[STATED TASK]
Output every line of the listing below unchanged.

── EXERCISE DATA ──

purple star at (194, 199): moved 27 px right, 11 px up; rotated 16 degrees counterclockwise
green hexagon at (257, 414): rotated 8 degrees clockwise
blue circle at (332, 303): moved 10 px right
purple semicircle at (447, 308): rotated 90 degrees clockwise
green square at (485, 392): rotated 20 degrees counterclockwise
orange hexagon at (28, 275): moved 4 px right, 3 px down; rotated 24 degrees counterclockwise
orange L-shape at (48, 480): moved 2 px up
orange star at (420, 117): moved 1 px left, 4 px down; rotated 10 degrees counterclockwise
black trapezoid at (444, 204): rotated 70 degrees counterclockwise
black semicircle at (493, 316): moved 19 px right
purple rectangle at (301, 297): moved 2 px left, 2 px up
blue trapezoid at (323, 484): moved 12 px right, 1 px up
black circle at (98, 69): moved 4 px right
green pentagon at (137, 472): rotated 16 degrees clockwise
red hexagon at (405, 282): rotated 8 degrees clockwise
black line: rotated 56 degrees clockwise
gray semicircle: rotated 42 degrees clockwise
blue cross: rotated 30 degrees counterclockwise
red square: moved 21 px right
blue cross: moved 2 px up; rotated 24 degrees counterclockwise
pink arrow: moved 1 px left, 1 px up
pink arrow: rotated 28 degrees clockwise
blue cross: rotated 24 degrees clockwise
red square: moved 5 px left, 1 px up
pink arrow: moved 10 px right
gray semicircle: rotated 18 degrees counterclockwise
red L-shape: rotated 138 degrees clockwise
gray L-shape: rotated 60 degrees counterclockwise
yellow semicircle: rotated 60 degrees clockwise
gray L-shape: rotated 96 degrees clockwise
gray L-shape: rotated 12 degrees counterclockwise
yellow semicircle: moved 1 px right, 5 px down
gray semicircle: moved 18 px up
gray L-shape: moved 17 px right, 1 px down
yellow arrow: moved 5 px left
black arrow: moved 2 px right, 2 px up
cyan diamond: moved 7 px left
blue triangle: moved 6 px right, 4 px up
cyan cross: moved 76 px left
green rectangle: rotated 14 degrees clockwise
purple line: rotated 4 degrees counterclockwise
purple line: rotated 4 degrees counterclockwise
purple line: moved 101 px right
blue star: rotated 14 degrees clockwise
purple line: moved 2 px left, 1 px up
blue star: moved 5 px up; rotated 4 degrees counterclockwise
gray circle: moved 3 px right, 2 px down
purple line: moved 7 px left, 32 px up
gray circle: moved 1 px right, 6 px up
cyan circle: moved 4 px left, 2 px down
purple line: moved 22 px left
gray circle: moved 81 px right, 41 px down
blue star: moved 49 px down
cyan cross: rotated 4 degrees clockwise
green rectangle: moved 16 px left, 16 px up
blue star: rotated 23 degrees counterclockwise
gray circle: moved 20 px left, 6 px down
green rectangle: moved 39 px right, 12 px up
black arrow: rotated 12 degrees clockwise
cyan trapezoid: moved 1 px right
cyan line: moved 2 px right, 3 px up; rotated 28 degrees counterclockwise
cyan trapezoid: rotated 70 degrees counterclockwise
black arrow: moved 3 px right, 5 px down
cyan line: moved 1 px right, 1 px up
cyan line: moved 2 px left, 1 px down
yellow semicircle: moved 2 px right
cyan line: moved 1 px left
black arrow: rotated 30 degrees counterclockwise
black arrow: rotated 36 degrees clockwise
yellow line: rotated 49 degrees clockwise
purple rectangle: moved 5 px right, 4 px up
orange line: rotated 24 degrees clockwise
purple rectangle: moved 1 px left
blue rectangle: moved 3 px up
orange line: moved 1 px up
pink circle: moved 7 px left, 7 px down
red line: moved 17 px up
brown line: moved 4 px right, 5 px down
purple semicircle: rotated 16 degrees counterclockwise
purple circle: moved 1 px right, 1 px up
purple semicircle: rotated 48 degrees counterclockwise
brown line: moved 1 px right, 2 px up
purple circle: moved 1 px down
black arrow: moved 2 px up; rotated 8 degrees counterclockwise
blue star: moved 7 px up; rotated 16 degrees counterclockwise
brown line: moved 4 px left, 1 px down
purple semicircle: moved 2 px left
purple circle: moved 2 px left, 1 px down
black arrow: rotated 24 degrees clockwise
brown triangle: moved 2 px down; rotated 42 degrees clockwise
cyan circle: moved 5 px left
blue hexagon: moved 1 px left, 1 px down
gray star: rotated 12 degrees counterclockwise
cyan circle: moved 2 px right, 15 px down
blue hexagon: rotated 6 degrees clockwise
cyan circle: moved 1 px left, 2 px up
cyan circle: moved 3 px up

───

[THE RESPONSE]
purple star at (194, 199): moved 27 px right, 11 px up; rotated 16 degrees counterclockwise
green hexagon at (257, 414): rotated 8 degrees clockwise
blue circle at (332, 303): moved 10 px right
purple semicircle at (447, 308): rotated 90 degrees clockwise
green square at (485, 392): rotated 20 degrees counterclockwise
orange hexagon at (28, 275): moved 4 px right, 3 px down; rotated 24 degrees counterclockwise
orange L-shape at (48, 480): moved 2 px up
orange star at (420, 117): moved 1 px left, 4 px down; rotated 10 degrees counterclockwise
black trapezoid at (444, 204): rotated 70 degrees counterclockwise
black semicircle at (493, 316): moved 19 px right
purple rectangle at (301, 297): moved 2 px left, 2 px up
blue trapezoid at (323, 484): moved 12 px right, 1 px up
black circle at (98, 69): moved 4 px right
green pentagon at (137, 472): rotated 16 degrees clockwise
red hexagon at (405, 282): rotated 8 degrees clockwise
black line: rotated 56 degrees clockwise
gray semicircle: rotated 42 degrees clockwise
blue cross: rotated 30 degrees counterclockwise
red square: moved 21 px right
blue cross: moved 2 px up; rotated 24 degrees counterclockwise
pink arrow: moved 1 px left, 1 px up
pink arrow: rotated 28 degrees clockwise
blue cross: rotated 24 degrees clockwise
red square: moved 5 px left, 1 px up
pink arrow: moved 10 px right
gray semicircle: rotated 18 degrees counterclockwise
red L-shape: rotated 138 degrees clockwise
gray L-shape: rotated 60 degrees counterclockwise
yellow semicircle: rotated 60 degrees clockwise
gray L-shape: rotated 96 degrees clockwise
gray L-shape: rotated 12 degrees counterclockwise
yellow semicircle: moved 1 px right, 5 px down
gray semicircle: moved 18 px up
gray L-shape: moved 17 px right, 1 px down
yellow arrow: moved 5 px left
black arrow: moved 2 px right, 2 px up
cyan diamond: moved 7 px left
blue triangle: moved 6 px right, 4 px up
cyan cross: moved 76 px left
green rectangle: rotated 14 degrees clockwise
purple line: rotated 4 degrees counterclockwise
purple line: rotated 4 degrees counterclockwise
purple line: moved 101 px right
blue star: rotated 14 degrees clockwise
purple line: moved 2 px left, 1 px up
blue star: moved 5 px up; rotated 4 degrees counterclockwise
gray circle: moved 3 px right, 2 px down
purple line: moved 7 px left, 32 px up
gray circle: moved 1 px right, 6 px up
cyan circle: moved 4 px left, 2 px down
purple line: moved 22 px left
gray circle: moved 81 px right, 41 px down
blue star: moved 49 px down
cyan cross: rotated 4 degrees clockwise
green rectangle: moved 16 px left, 16 px up
blue star: rotated 23 degrees counterclockwise
gray circle: moved 20 px left, 6 px down
green rectangle: moved 39 px right, 12 px up
black arrow: rotated 12 degrees clockwise
cyan trapezoid: moved 1 px right
cyan line: moved 2 px right, 3 px up; rotated 28 degrees counterclockwise
cyan trapezoid: rotated 70 degrees counterclockwise
black arrow: moved 3 px right, 5 px down
cyan line: moved 1 px right, 1 px up
cyan line: moved 2 px left, 1 px down
yellow semicircle: moved 2 px right
cyan line: moved 1 px left
black arrow: rotated 30 degrees counterclockwise
black arrow: rotated 36 degrees clockwise
yellow line: rotated 49 degrees clockwise
purple rectangle: moved 5 px right, 4 px up
orange line: rotated 24 degrees clockwise
purple rectangle: moved 1 px left
blue rectangle: moved 3 px up
orange line: moved 1 px up
pink circle: moved 7 px left, 7 px down
red line: moved 17 px up
brown line: moved 4 px right, 5 px down
purple semicircle: rotated 16 degrees counterclockwise
purple circle: moved 1 px right, 1 px up
purple semicircle: rotated 48 degrees counterclockwise
brown line: moved 1 px right, 2 px up
purple circle: moved 1 px down
black arrow: moved 2 px up; rotated 8 degrees counterclockwise
blue star: moved 7 px up; rotated 16 degrees counterclockwise
brown line: moved 4 px left, 1 px down
purple semicircle: moved 2 px left
purple circle: moved 2 px left, 1 px down
black arrow: rotated 24 degrees clockwise
brown triangle: moved 2 px down; rotated 42 degrees clockwise
cyan circle: moved 5 px left
blue hexagon: moved 1 px left, 1 px down
gray star: rotated 12 degrees counterclockwise
cyan circle: moved 2 px right, 15 px down
blue hexagon: rotated 6 degrees clockwise
cyan circle: moved 1 px left, 2 px up
cyan circle: moved 3 px up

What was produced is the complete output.